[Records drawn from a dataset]
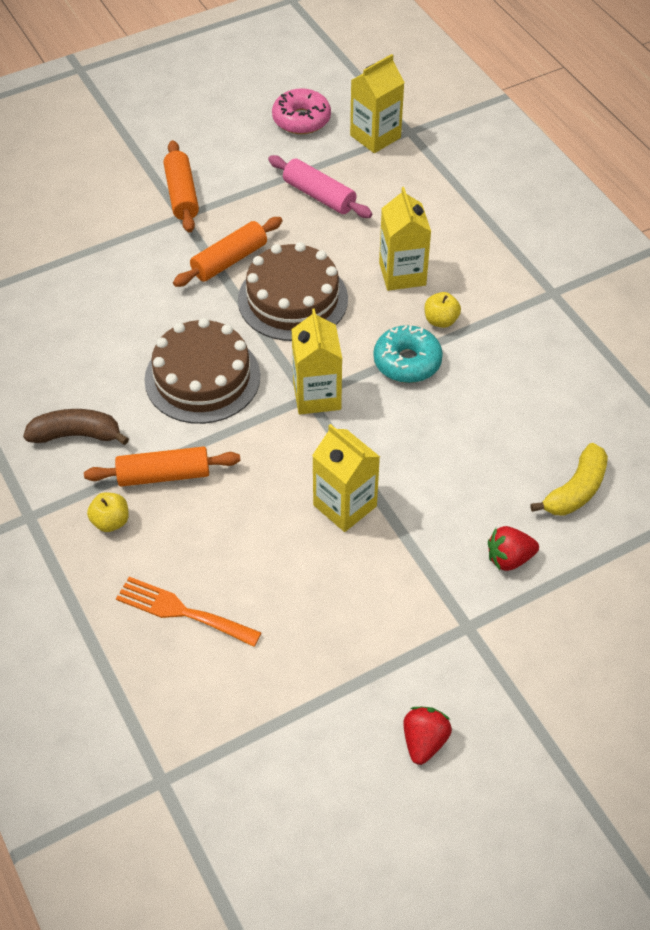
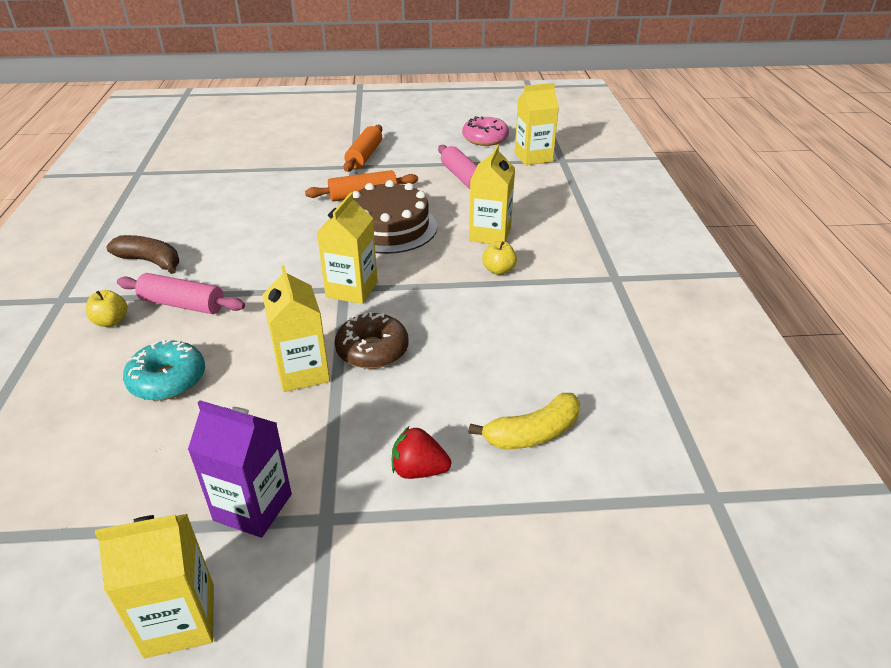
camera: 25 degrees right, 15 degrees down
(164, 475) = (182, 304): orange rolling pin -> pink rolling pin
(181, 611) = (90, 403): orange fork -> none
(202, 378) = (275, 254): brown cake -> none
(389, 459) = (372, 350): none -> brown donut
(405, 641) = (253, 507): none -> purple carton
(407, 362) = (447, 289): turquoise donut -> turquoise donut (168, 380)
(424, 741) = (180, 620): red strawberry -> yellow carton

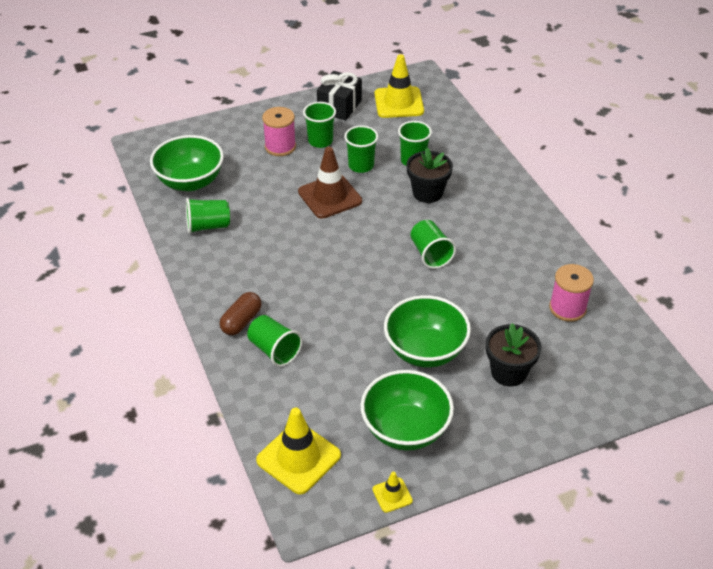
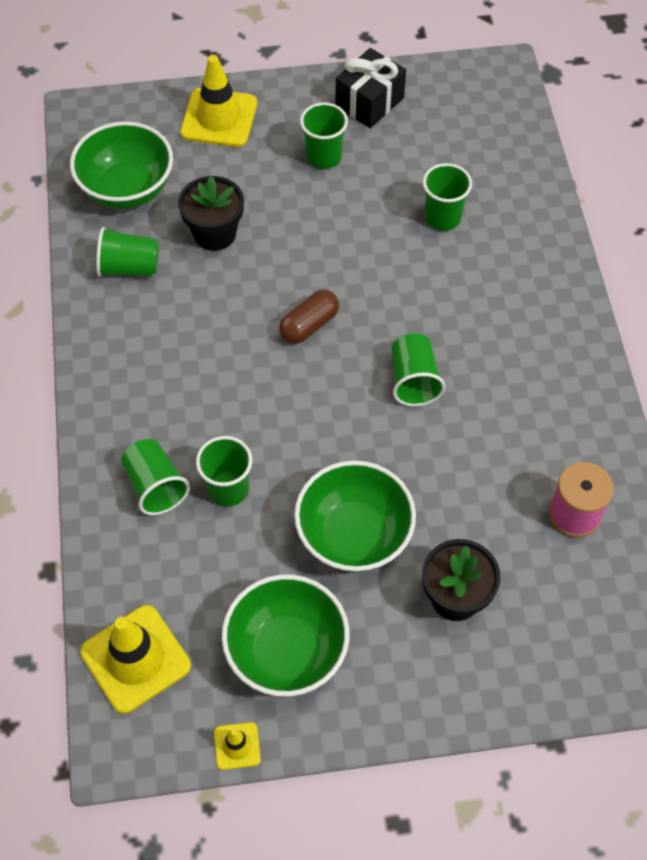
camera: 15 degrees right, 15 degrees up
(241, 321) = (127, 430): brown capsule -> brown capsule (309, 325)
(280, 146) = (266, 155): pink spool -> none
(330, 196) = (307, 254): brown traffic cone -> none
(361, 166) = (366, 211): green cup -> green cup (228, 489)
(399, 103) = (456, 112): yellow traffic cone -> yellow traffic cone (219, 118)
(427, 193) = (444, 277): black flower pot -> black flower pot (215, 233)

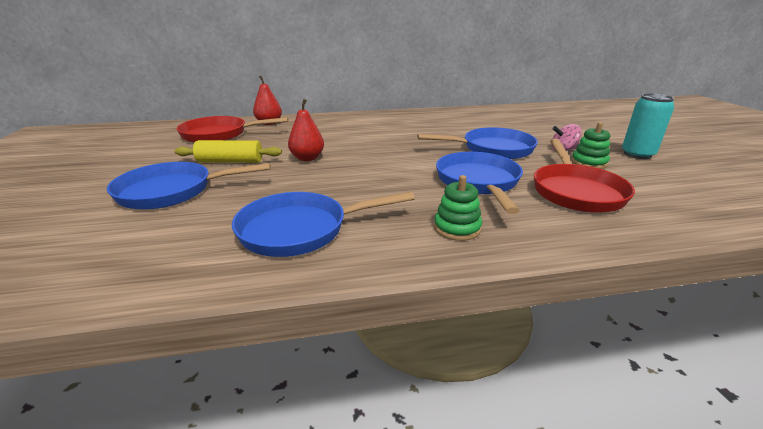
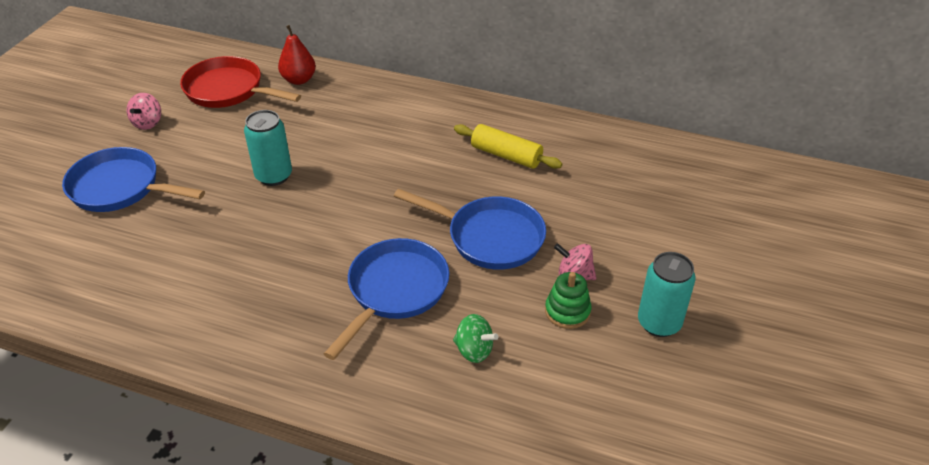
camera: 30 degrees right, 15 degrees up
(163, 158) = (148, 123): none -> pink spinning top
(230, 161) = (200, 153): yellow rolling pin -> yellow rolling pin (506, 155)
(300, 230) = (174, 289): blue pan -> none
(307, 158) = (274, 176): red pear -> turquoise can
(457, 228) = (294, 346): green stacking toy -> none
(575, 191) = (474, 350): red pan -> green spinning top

**What to work on**
Your reply should restate the data above word for word and contain no pictures.

**Answer to this problem**
camera: 25 degrees right, 15 degrees down
(164, 475) = (182, 304): orange rolling pin -> pink rolling pin
(181, 611) = (90, 403): orange fork -> none
(202, 378) = (275, 254): brown cake -> none
(389, 459) = (372, 350): none -> brown donut
(405, 641) = (253, 507): none -> purple carton
(407, 362) = (447, 289): turquoise donut -> turquoise donut (168, 380)
(424, 741) = (180, 620): red strawberry -> yellow carton

camera: 15 degrees right, 15 degrees up
(241, 321) = (127, 430): brown capsule -> brown capsule (309, 325)
(280, 146) = (266, 155): pink spool -> none
(330, 196) = (307, 254): brown traffic cone -> none
(361, 166) = (366, 211): green cup -> green cup (228, 489)
(399, 103) = (456, 112): yellow traffic cone -> yellow traffic cone (219, 118)
(427, 193) = (444, 277): black flower pot -> black flower pot (215, 233)

camera: 30 degrees right, 15 degrees up
(163, 158) = (148, 123): none -> pink spinning top
(230, 161) = (200, 153): yellow rolling pin -> yellow rolling pin (506, 155)
(300, 230) = (174, 289): blue pan -> none
(307, 158) = (274, 176): red pear -> turquoise can
(457, 228) = (294, 346): green stacking toy -> none
(575, 191) = (474, 350): red pan -> green spinning top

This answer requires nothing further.